● **ACTION ITEM**
Omit the pictures, but give back every entry below exactly as written.

● **RECORD EXCERPTS**
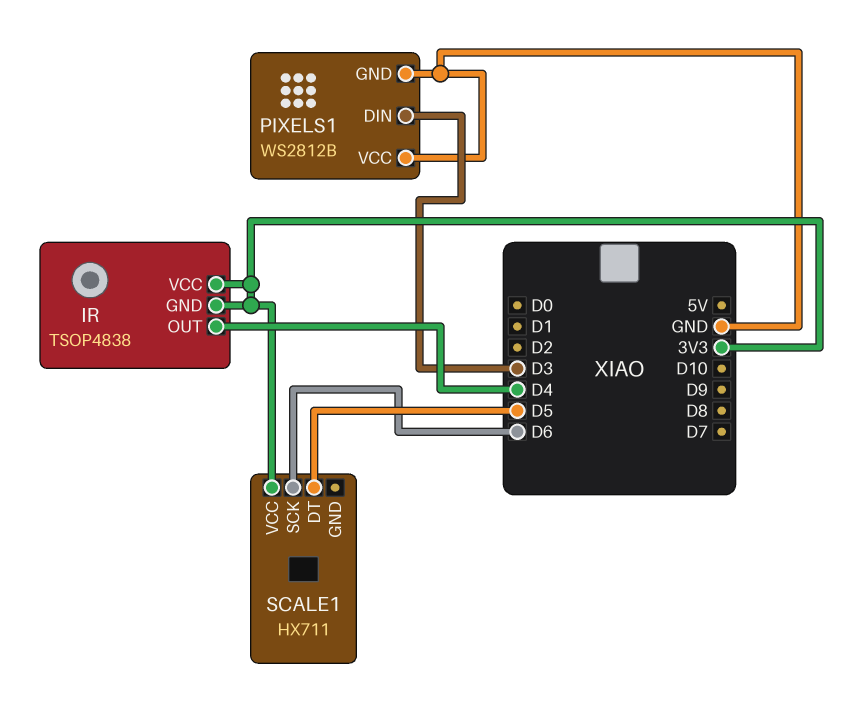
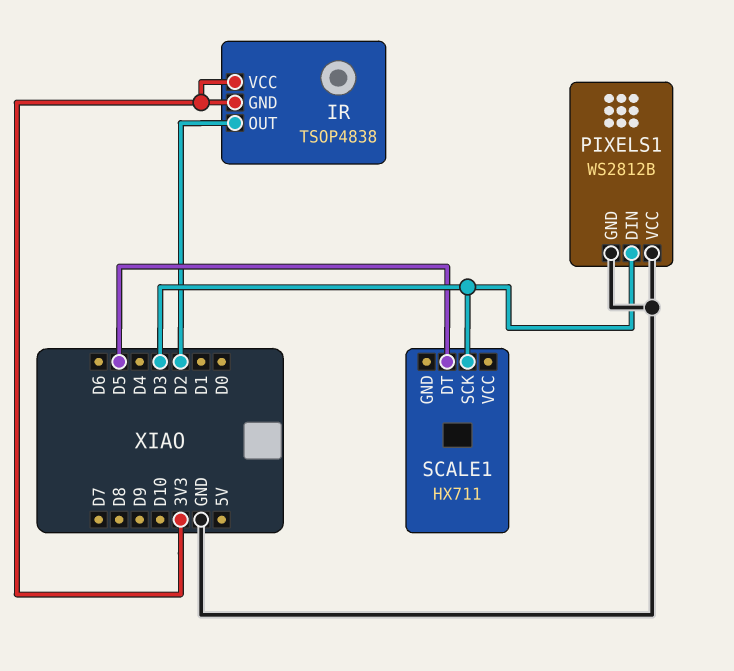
IR pin OUT: D4 -> D2
SCALE1 pin SCK: D6 -> D3
SCALE1 pin VCC: 3V3 -> none

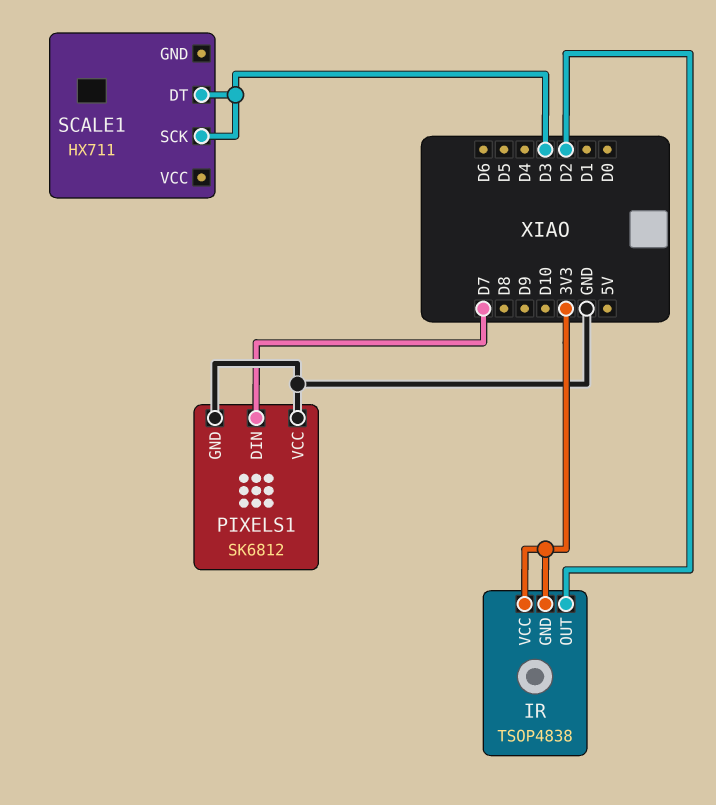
PIXELS1: WS2812B -> SK6812
PIXELS1 pin DIN: D3 -> D7
SCALE1 pin DT: D5 -> D3

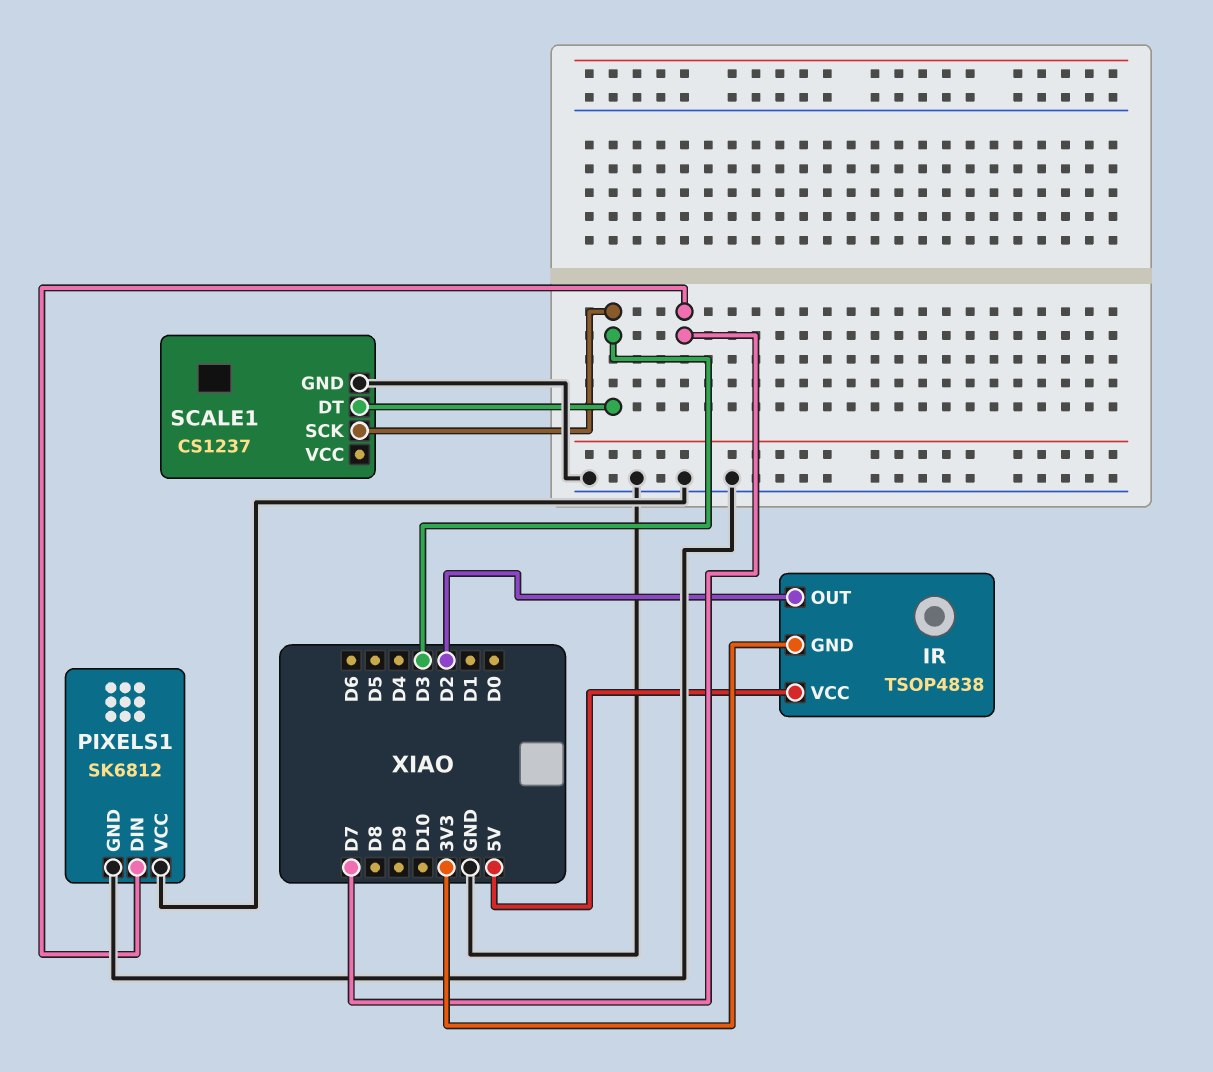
IR pin VCC: 3V3 -> 5V
SCALE1: HX711 -> CS1237
SCALE1 pin GND: none -> GND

● **TASK RESPONSE**
IR pin OUT: D4 -> D2
SCALE1 pin SCK: D6 -> D3
SCALE1 pin VCC: 3V3 -> none

PIXELS1: WS2812B -> SK6812
PIXELS1 pin DIN: D3 -> D7
SCALE1 pin DT: D5 -> D3

IR pin VCC: 3V3 -> 5V
SCALE1: HX711 -> CS1237
SCALE1 pin GND: none -> GND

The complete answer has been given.